--- DIRECTIONS FOR THIS TASK ---
Can you transcribe every entry word for word, skipping the images?
[Start of Attachment]
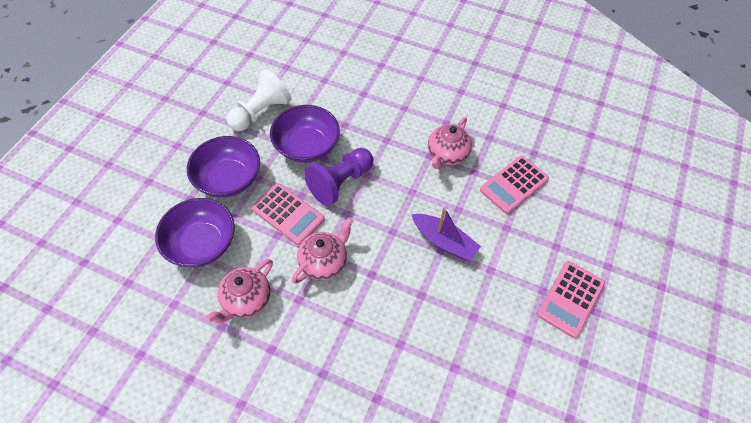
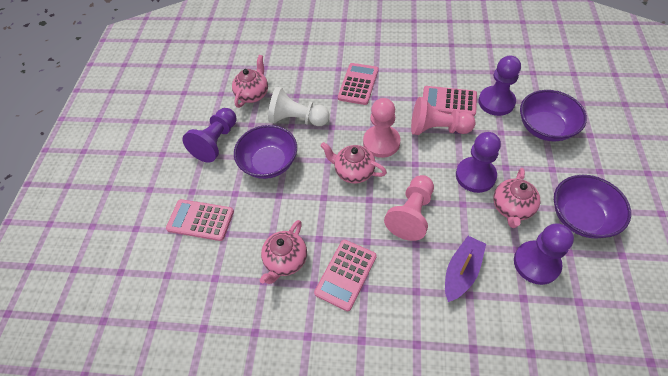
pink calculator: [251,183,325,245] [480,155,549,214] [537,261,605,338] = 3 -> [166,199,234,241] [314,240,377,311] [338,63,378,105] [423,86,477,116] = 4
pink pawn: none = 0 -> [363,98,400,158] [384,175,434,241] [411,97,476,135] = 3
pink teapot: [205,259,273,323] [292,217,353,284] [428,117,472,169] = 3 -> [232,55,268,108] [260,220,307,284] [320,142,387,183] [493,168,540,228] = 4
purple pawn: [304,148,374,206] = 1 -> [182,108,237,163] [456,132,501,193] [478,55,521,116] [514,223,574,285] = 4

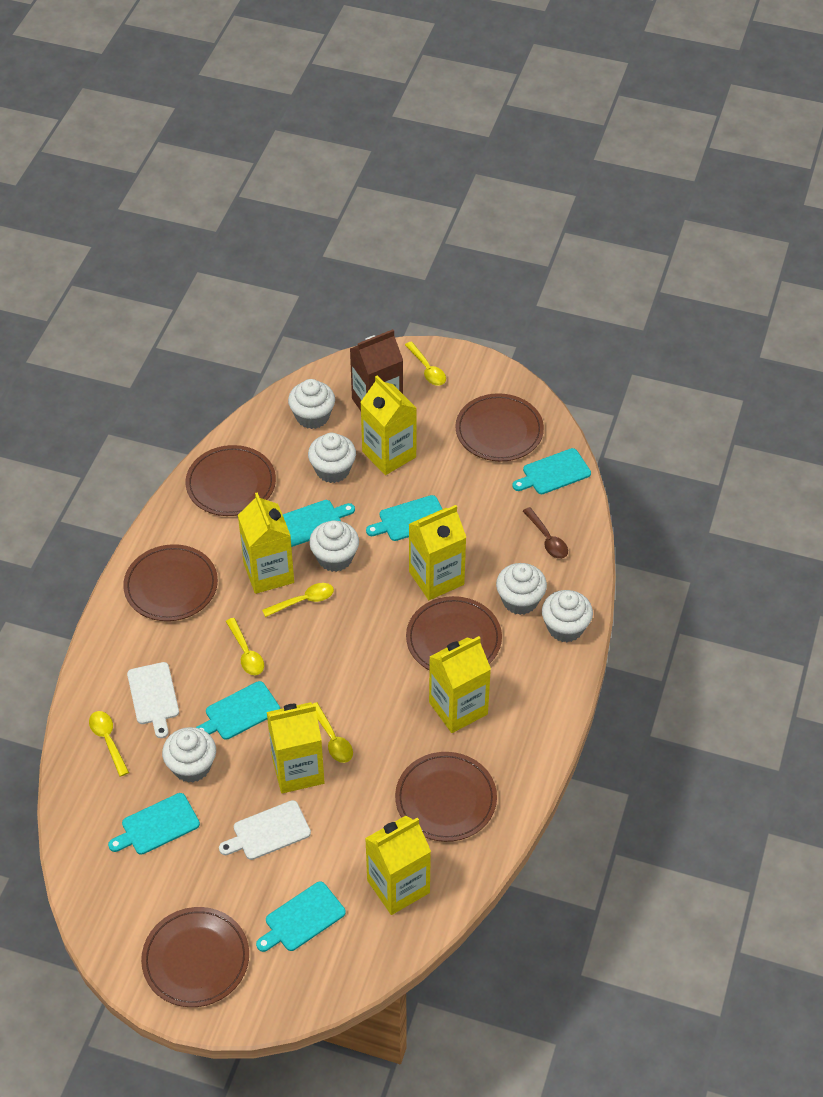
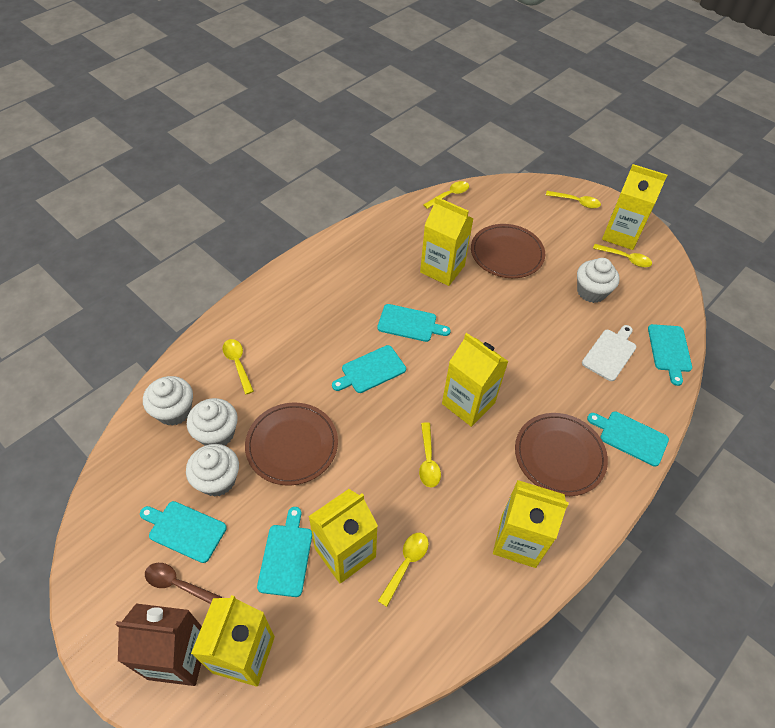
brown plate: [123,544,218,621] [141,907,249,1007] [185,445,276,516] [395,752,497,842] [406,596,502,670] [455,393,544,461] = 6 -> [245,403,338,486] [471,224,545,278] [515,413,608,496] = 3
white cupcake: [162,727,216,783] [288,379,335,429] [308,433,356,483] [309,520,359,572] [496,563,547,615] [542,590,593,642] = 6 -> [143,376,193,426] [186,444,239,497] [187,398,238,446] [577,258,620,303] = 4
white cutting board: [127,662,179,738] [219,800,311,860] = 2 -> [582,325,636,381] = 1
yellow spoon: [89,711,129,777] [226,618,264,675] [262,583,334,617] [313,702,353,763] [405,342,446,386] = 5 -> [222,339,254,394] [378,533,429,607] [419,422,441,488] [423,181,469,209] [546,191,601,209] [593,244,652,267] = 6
[End of Attachment]
--- TASK ANSWER ---
pink calculator: [251,183,325,245] [480,155,549,214] [537,261,605,338] = 3 -> [166,199,234,241] [314,240,377,311] [338,63,378,105] [423,86,477,116] = 4
pink pawn: none = 0 -> [363,98,400,158] [384,175,434,241] [411,97,476,135] = 3
pink teapot: [205,259,273,323] [292,217,353,284] [428,117,472,169] = 3 -> [232,55,268,108] [260,220,307,284] [320,142,387,183] [493,168,540,228] = 4
purple pawn: [304,148,374,206] = 1 -> [182,108,237,163] [456,132,501,193] [478,55,521,116] [514,223,574,285] = 4

brown plate: [123,544,218,621] [141,907,249,1007] [185,445,276,516] [395,752,497,842] [406,596,502,670] [455,393,544,461] = 6 -> [245,403,338,486] [471,224,545,278] [515,413,608,496] = 3
white cupcake: [162,727,216,783] [288,379,335,429] [308,433,356,483] [309,520,359,572] [496,563,547,615] [542,590,593,642] = 6 -> [143,376,193,426] [186,444,239,497] [187,398,238,446] [577,258,620,303] = 4
white cutting board: [127,662,179,738] [219,800,311,860] = 2 -> [582,325,636,381] = 1
yellow spoon: [89,711,129,777] [226,618,264,675] [262,583,334,617] [313,702,353,763] [405,342,446,386] = 5 -> [222,339,254,394] [378,533,429,607] [419,422,441,488] [423,181,469,209] [546,191,601,209] [593,244,652,267] = 6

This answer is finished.